## TASK INSTRUCTIONS:
Arrange the entries below as a single numbered list, one line per item, dropping the blank lines. Leave the pictures out of your answer.

(Spatial questions linked to pictures)
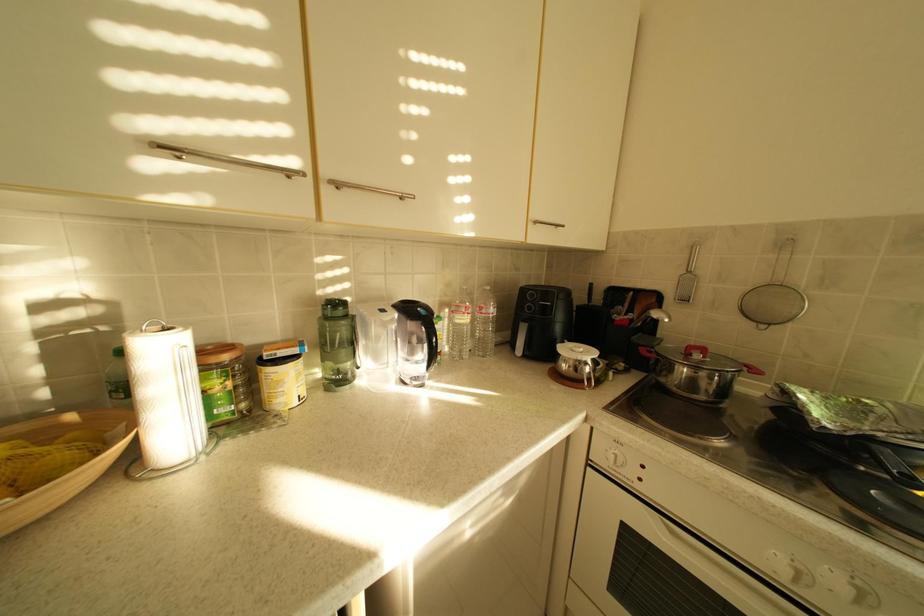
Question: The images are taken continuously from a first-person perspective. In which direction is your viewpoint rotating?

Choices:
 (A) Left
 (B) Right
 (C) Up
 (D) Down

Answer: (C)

## EXERCISE RESPONSE:
1. Question: The images are taken continuously from a first-person perspective. In which direction is your viewpoint rotating?
2. Choices:
3.  (A) Left
4.  (B) Right
5.  (C) Up
6.  (D) Down
7. Answer: (C)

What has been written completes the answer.